Stored records

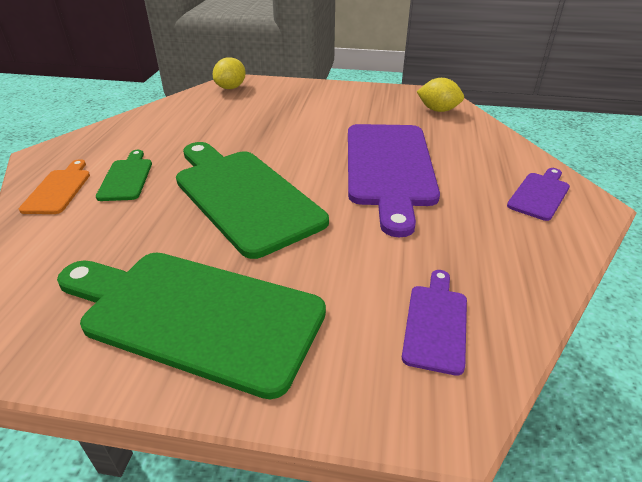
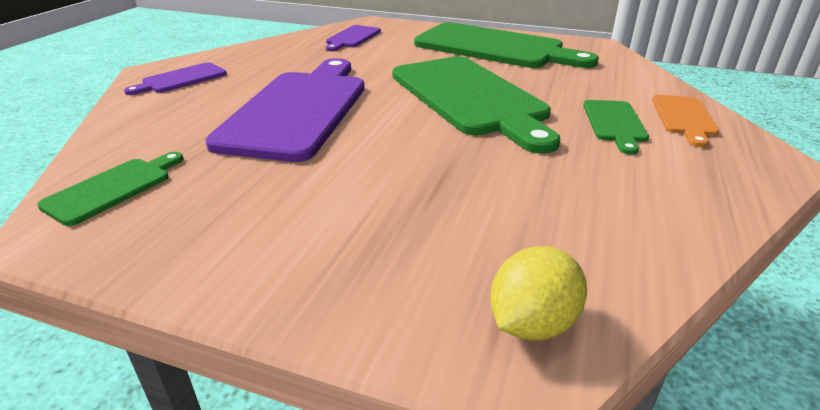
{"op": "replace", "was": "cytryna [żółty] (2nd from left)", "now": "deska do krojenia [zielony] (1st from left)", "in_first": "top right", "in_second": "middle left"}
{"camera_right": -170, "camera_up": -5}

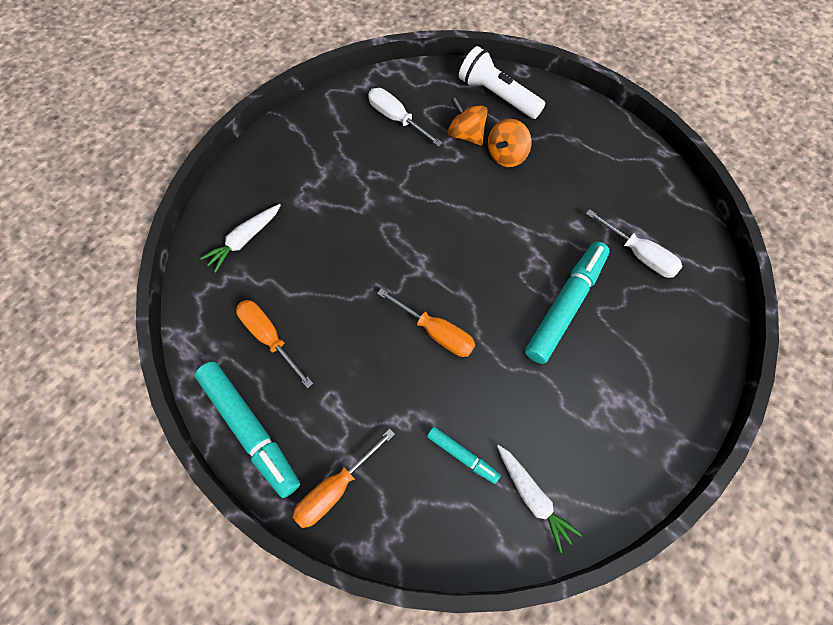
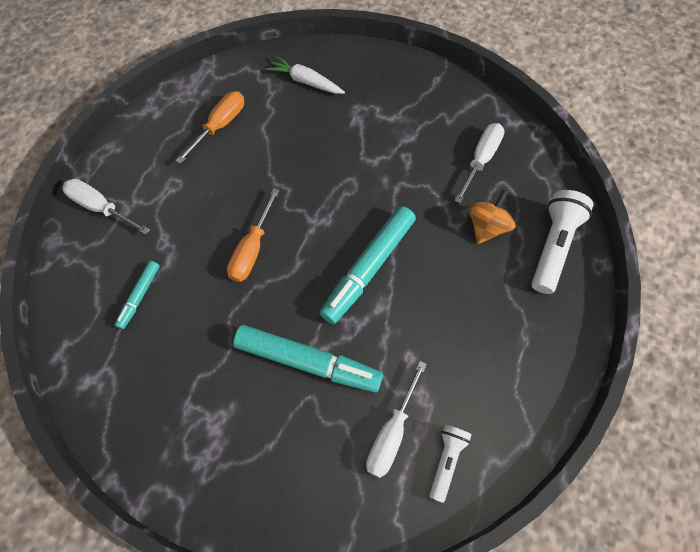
{"op": "delete", "was": "bączek [pomarańczowy] (2nd from left)", "in_first": "top centre"}
{"op": "move", "was": "flamaster [turkusowy] (1st from left in the first image)", "now": "flamaster [turkusowy] (3rd from left)", "in_first": "bottom left", "in_second": "centre"}
{"op": "recolor", "was": "śrubokręt [pomarańczowy] (2nd from left)", "now": "śrubokręt [biały] (1st from left)", "in_first": "bottom centre", "in_second": "middle left"}
{"op": "delete", "was": "marchewka [biały] (2nd from left)", "in_first": "bottom centre"}
{"op": "insert", "now": "latarka [biały] (1st from left)", "in_second": "bottom centre"}
{"camera_right": 75, "camera_up": 0}

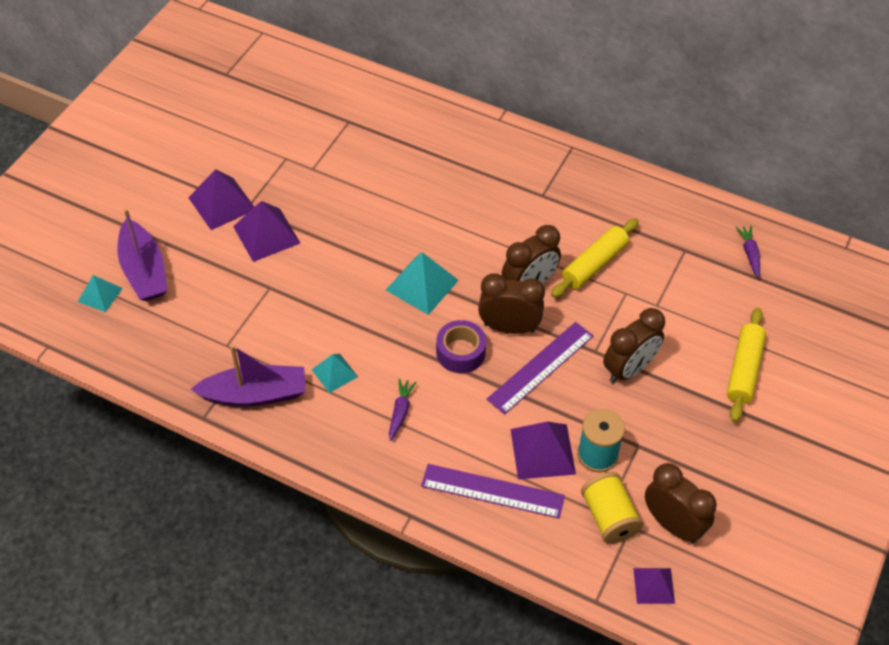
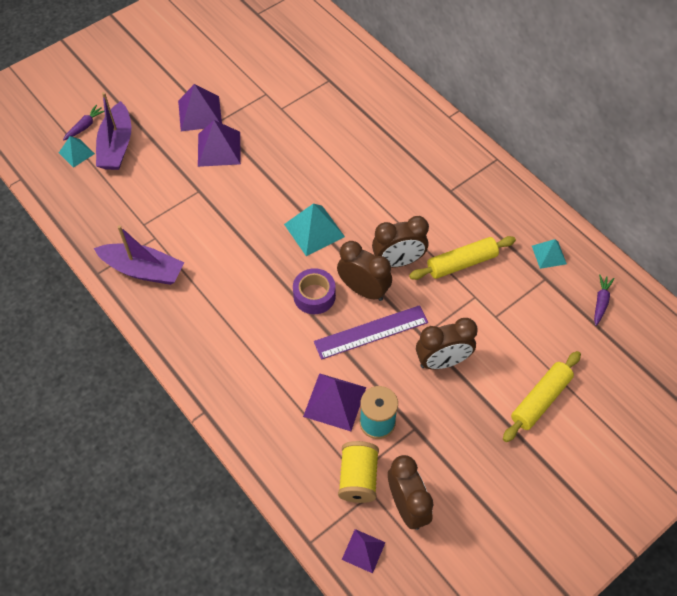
{"op": "move", "was": "piramida [turkusowy] (2nd from left in the first image)", "now": "piramida [turkusowy] (3rd from left)", "in_first": "centre", "in_second": "middle right"}
{"op": "move", "was": "marchewka [fioletowy] (1st from left)", "in_first": "centre", "in_second": "top left"}
{"op": "delete", "was": "linijka [fioletowy] (1st from left)", "in_first": "bottom centre"}
{"camera_right": 25, "camera_up": 5}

-- What you will do --
Set down, exactly as written above, each line from the one with "[biały] (2nd from" through the one with "[turkusowy] (2nd from", and skip the pictures.

-- Response to the exercise --
{"op": "delete", "was": "marchewka [biały] (2nd from left)", "in_first": "bottom centre"}
{"op": "insert", "now": "latarka [biały] (1st from left)", "in_second": "bottom centre"}
{"camera_right": 75, "camera_up": 0}

{"op": "move", "was": "piramida [turkusowy] (2nd from left in the first image)", "now": "piramida [turkusowy] (3rd from left)", "in_first": "centre", "in_second": "middle right"}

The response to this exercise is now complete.